Entries from a collection

▬▬▬

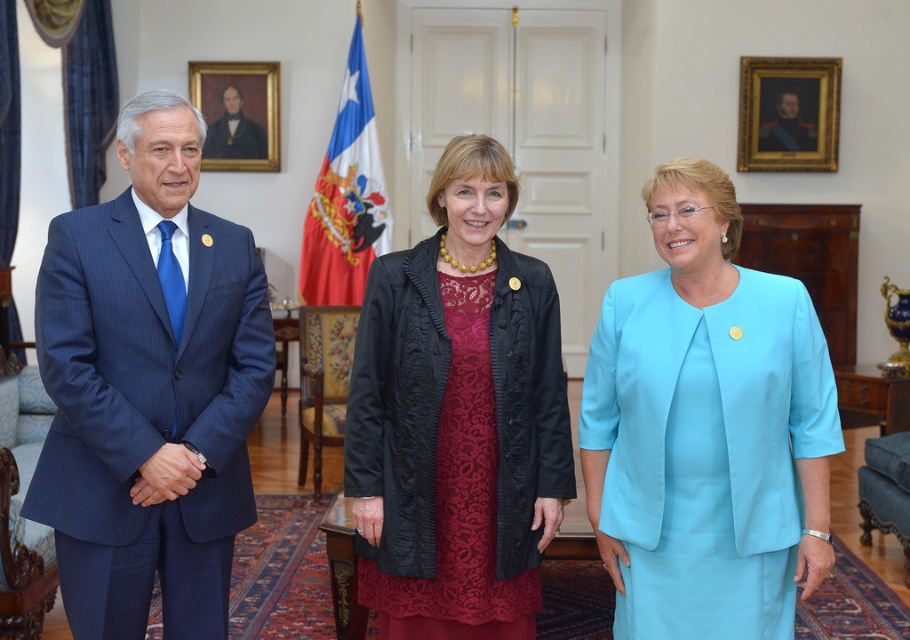
Question: Can you confirm if blue pinstripe suit at left is positioned below matte black coat at center?

Choices:
 (A) no
 (B) yes

Answer: (A)

Question: Which object is the farthest from the red-white flag at center?

Choices:
 (A) light blue satin suit at center
 (B) matte black coat at center

Answer: (A)

Question: Which of the following is the farthest from the observer?

Choices:
 (A) coord(403,413)
 (B) coord(364,170)
 (C) coord(144,480)
 (D) coord(646,557)

Answer: (B)

Question: Is light blue satin suit at center to the right of matte black coat at center from the viewer's perspective?

Choices:
 (A) no
 (B) yes

Answer: (B)

Question: Does light blue satin suit at center appear on the right side of matte black coat at center?

Choices:
 (A) yes
 (B) no

Answer: (A)

Question: Which point is farther from the camera taking this photo?

Choices:
 (A) (229, 150)
 (B) (330, 252)
 (C) (364, 330)
 (D) (673, 216)

Answer: (A)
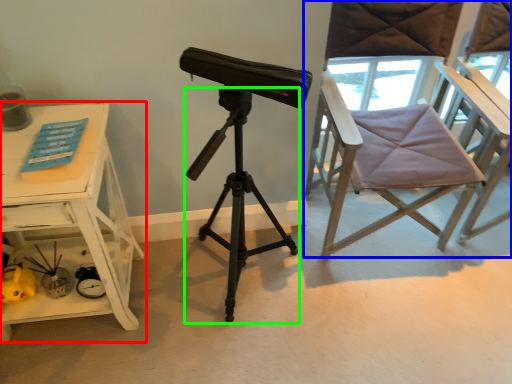
Question: Which object is positioned closest to table (highlighted by a red box)? Select from chair (highlighted by a blue box) and tripod (highlighted by a green box).

Choices:
 (A) chair
 (B) tripod

Answer: (B)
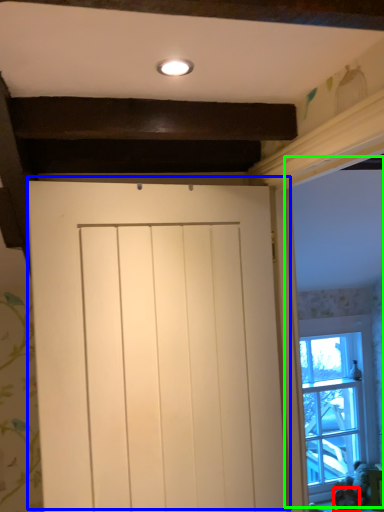
Question: Which object is the farthest from animal (highlighted by a red box)? Choose among these: door (highlighted by a blue box) or window frame (highlighted by a green box).

Choices:
 (A) door
 (B) window frame

Answer: (A)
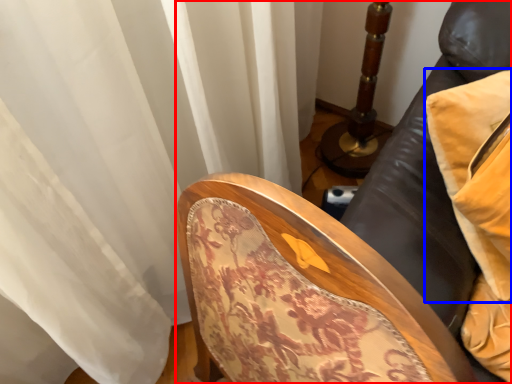
Question: Which of the following is the closest to the observer, furniture (highlighted by a red box) or pillow (highlighted by a blue box)?

Choices:
 (A) furniture
 (B) pillow

Answer: (A)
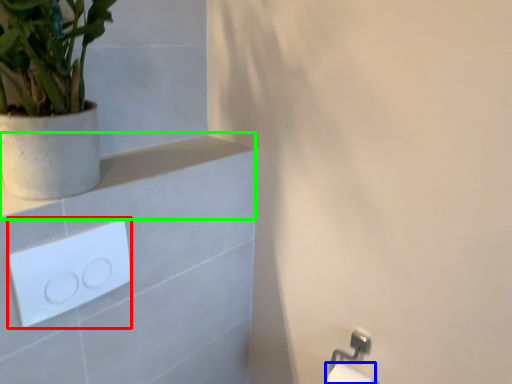
Question: Which is farther away from light switch (highlighted by a red box)? toilet paper (highlighted by a blue box) or balustrade (highlighted by a green box)?

Choices:
 (A) toilet paper
 (B) balustrade

Answer: (A)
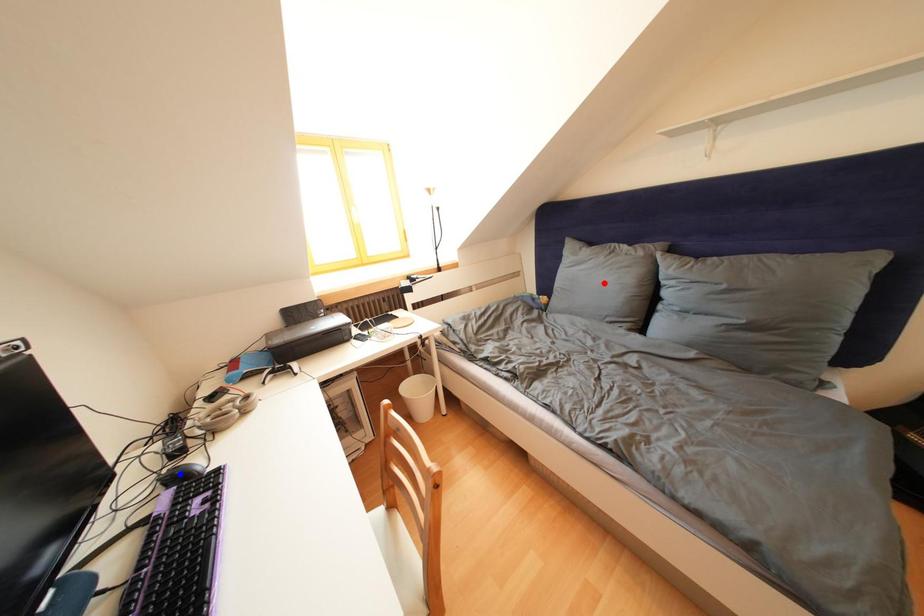
Question: Two points are marked on the image. Which point is closer to the camera?

Choices:
 (A) Blue point is closer.
 (B) Red point is closer.

Answer: (A)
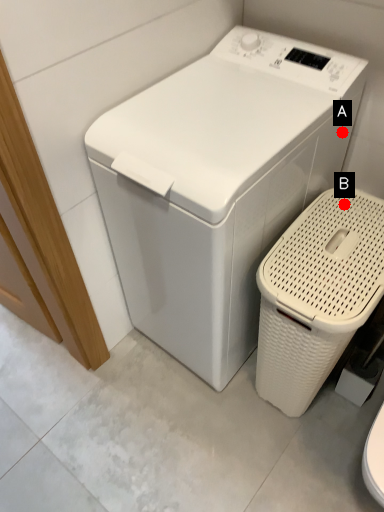
Question: Two points are circled on the image, labeled by A and B beside each circle. Which point is farther to the camera?

Choices:
 (A) A is further
 (B) B is further

Answer: (A)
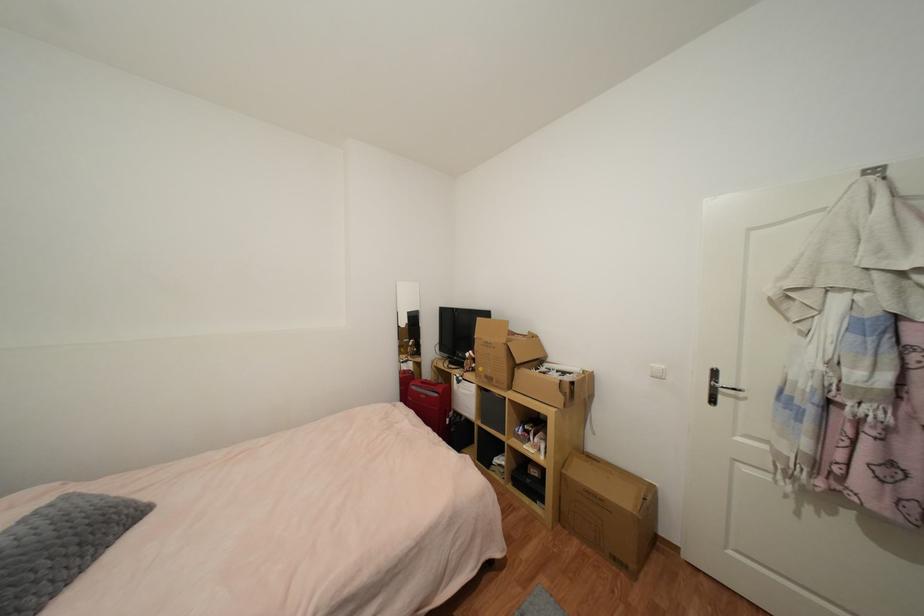
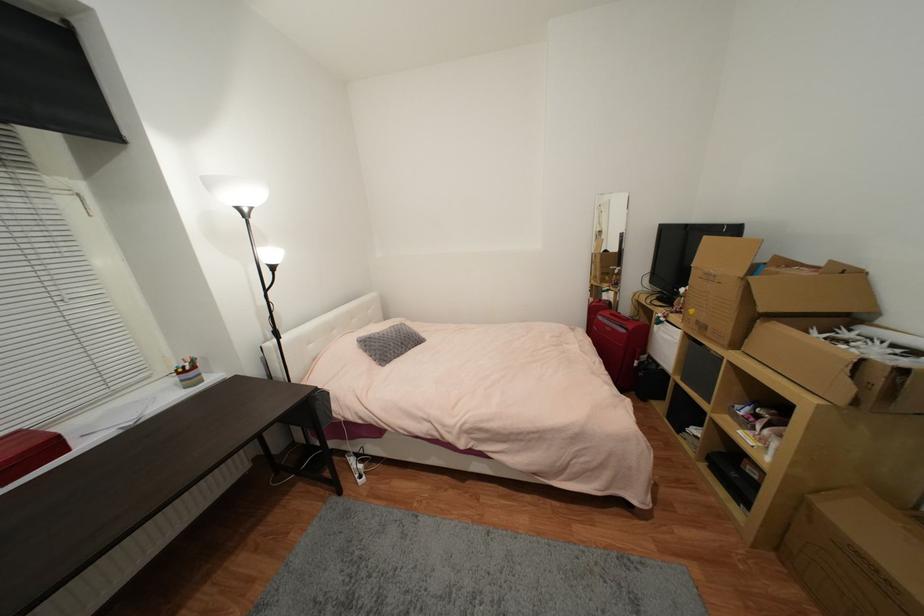
In the second image, find the point that corresponds to point (523, 363) in the first image.

(767, 310)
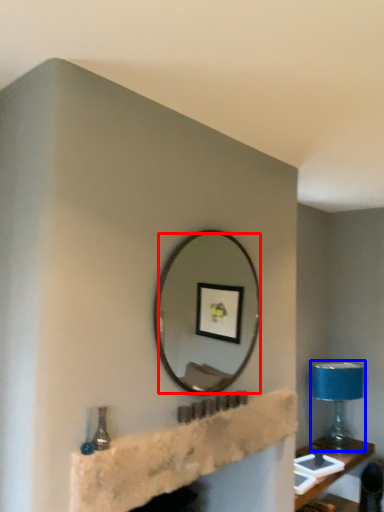
Question: Among these objects, which one is farthest to the camera, mirror (highlighted by a red box) or table lamp (highlighted by a blue box)?

Choices:
 (A) mirror
 (B) table lamp

Answer: (B)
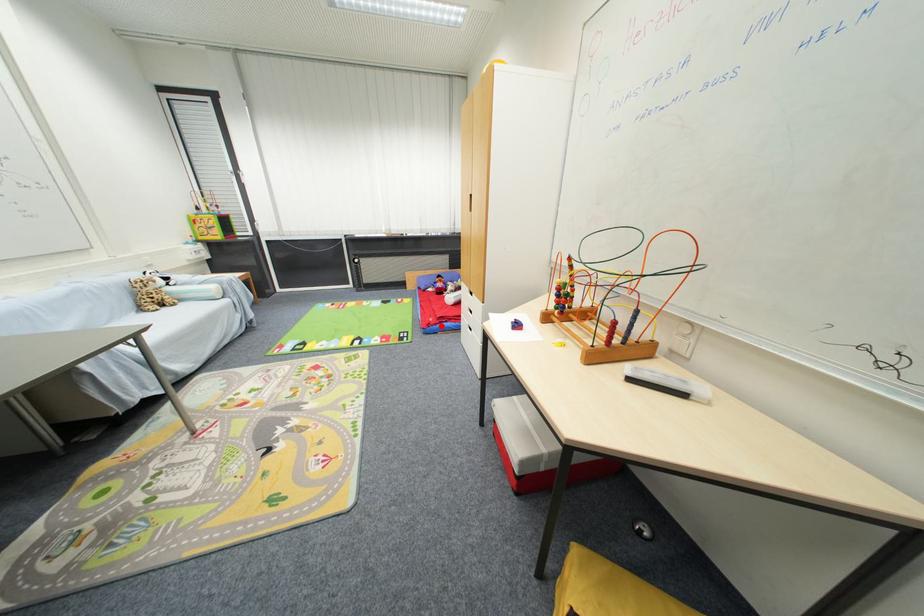
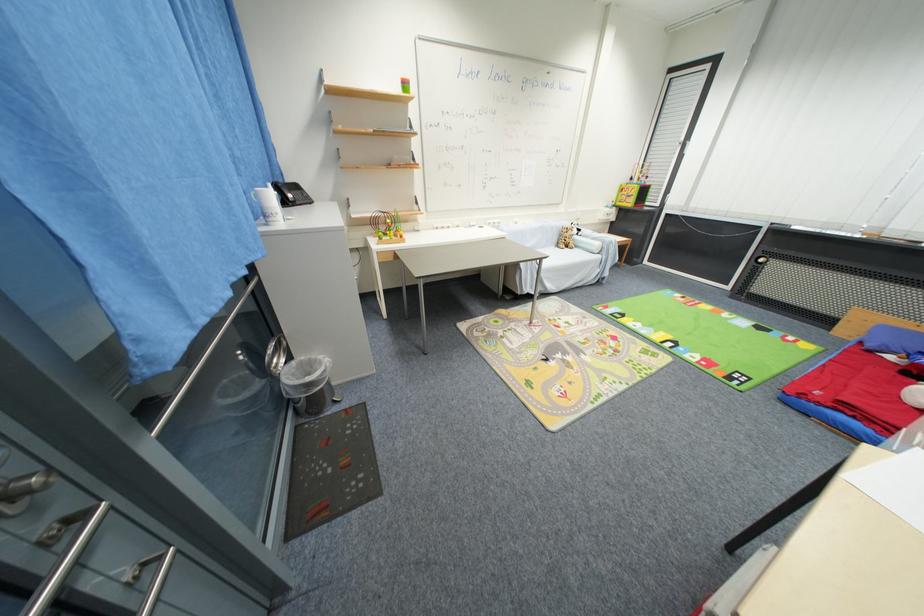
The point at the highlighted location is marked in the first image. Where is the corresponding point in the second image?

(824, 406)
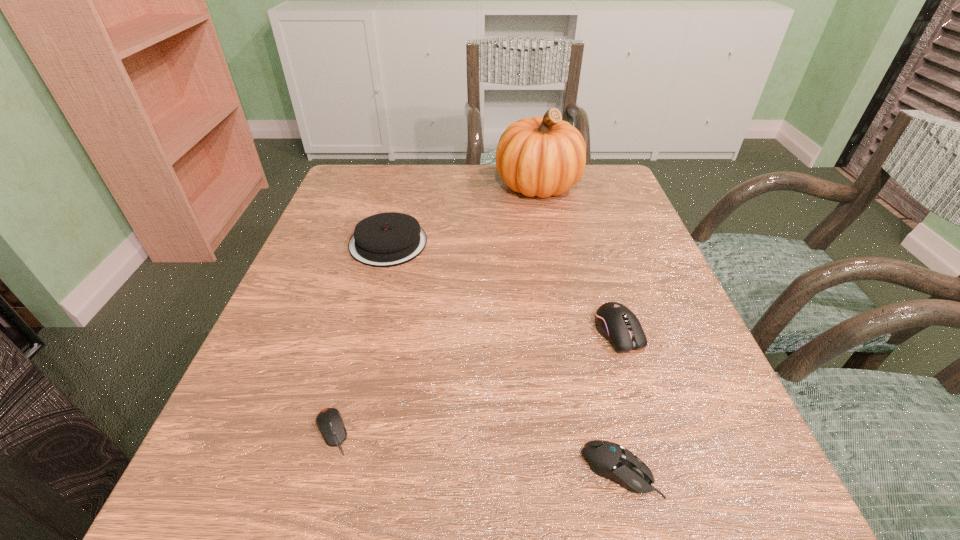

▬▬▬

- **Instructions to follow**: Copy the entries from the line containing "Question: Which is" through the end of the entries, both ends included, reproducing each line exactly. Omit the pictures from your copy.

- **Result below**:
Question: Which is farther away from light switch (highlighted by a red box)? toilet paper (highlighted by a blue box) or balustrade (highlighted by a green box)?

Choices:
 (A) toilet paper
 (B) balustrade

Answer: (A)
Question: Two points are marked on the image. Which point is closer to the camera?

Choices:
 (A) Blue point is closer.
 (B) Red point is closer.

Answer: (A)
Question: Two points are circled on the image, labeled by A and B beside each circle. Which point is farther to the camera?

Choices:
 (A) A is further
 (B) B is further

Answer: (A)
In the second image, find the point that corresponds to point (523, 363) in the first image.

(767, 310)
Question: Among these objects, which one is farthest to the camera, mirror (highlighted by a red box) or table lamp (highlighted by a blue box)?

Choices:
 (A) mirror
 (B) table lamp

Answer: (B)
The point at the highlighted location is marked in the first image. Where is the corresponding point in the second image?

(824, 406)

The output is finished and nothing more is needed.